▶ [WORK REQUIRED]: Extract, from the records beneath this instruction, each line that contains the word "shelf".

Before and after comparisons
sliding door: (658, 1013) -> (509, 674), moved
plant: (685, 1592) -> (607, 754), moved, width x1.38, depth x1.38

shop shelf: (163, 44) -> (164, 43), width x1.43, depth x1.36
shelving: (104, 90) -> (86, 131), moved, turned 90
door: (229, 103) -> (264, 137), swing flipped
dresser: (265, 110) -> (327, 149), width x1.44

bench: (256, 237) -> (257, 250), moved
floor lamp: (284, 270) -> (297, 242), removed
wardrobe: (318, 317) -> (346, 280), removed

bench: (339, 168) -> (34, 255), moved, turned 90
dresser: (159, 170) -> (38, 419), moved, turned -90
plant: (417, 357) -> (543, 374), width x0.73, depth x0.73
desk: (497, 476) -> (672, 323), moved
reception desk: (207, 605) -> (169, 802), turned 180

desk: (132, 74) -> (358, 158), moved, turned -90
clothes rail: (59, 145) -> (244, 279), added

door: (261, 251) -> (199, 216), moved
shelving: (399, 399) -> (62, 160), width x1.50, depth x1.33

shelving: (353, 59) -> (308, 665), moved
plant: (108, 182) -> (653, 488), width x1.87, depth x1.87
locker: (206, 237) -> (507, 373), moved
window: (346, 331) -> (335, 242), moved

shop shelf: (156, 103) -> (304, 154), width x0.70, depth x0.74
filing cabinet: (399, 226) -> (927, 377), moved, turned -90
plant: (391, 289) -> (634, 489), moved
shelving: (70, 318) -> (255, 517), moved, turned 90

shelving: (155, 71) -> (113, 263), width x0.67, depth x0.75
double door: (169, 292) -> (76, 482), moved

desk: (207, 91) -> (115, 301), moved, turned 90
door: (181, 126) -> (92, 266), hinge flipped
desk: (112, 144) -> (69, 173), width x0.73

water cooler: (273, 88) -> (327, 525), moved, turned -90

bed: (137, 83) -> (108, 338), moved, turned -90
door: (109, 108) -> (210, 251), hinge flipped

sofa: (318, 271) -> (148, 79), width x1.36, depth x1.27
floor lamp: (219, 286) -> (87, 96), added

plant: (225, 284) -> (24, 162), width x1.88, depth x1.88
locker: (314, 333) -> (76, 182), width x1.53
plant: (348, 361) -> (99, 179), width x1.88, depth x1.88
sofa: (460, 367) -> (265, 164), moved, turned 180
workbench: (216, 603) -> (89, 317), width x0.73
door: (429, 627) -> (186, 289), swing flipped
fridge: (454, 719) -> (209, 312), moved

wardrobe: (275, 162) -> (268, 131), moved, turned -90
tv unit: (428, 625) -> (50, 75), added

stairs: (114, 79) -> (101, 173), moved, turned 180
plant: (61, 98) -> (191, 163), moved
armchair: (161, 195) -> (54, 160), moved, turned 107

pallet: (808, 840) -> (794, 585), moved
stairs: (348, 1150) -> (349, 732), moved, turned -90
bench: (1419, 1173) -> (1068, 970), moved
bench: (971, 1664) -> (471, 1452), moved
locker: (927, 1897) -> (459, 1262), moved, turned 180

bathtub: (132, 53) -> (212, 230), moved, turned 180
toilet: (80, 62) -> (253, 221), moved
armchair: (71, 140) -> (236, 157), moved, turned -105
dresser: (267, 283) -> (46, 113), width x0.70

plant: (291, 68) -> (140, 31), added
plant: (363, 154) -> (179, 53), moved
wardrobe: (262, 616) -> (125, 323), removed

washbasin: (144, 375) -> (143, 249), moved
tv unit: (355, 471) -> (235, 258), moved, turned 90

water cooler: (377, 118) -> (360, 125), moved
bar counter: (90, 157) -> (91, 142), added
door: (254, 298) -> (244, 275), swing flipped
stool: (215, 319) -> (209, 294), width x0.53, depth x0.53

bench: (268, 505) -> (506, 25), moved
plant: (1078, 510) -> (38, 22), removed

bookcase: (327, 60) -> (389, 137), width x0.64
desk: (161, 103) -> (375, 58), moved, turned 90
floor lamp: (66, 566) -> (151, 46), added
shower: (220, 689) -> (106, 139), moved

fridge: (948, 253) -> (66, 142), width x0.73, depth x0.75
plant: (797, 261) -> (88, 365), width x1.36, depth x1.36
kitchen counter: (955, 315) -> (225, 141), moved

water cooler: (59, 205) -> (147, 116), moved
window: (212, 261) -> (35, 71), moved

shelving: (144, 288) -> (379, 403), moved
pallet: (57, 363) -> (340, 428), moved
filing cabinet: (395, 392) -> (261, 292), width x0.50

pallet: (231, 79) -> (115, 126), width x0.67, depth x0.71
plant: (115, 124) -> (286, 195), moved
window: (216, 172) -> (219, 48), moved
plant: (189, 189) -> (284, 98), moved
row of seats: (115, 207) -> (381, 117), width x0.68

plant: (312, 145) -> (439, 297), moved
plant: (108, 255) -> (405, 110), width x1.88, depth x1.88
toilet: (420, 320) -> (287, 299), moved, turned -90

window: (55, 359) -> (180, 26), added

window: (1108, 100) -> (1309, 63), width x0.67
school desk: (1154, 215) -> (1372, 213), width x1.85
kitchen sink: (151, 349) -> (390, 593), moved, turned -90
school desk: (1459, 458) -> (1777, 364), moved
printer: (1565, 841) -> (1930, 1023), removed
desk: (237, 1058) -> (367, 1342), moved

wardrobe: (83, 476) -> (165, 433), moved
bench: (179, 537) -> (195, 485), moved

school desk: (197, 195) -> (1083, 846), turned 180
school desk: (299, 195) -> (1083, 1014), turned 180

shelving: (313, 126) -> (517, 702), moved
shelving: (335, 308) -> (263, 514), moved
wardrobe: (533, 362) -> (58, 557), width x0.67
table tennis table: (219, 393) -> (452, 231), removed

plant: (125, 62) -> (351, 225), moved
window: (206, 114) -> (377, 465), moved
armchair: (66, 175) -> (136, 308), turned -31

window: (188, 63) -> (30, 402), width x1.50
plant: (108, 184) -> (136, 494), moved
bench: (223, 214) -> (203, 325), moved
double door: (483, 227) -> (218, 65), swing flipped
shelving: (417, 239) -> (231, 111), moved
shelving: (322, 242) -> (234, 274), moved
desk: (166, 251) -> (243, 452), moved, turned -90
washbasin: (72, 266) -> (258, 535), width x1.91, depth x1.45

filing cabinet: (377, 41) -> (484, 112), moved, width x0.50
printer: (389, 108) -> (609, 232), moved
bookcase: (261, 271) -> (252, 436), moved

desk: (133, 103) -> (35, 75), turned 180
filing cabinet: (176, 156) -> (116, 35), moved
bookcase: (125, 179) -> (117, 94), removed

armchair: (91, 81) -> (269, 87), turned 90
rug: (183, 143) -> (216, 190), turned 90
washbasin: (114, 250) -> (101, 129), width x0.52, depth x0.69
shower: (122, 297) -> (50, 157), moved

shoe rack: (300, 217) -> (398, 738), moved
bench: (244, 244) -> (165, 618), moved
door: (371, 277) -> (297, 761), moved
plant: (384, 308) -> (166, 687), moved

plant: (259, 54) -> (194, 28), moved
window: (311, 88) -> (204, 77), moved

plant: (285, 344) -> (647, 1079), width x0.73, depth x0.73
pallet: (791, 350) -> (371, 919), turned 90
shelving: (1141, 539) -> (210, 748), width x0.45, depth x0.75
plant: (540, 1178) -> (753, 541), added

▶ [RESPONSE BOX]:
shop shelf: (163, 44) -> (164, 43), width x1.43, depth x1.36
shop shelf: (156, 103) -> (304, 154), width x0.70, depth x0.74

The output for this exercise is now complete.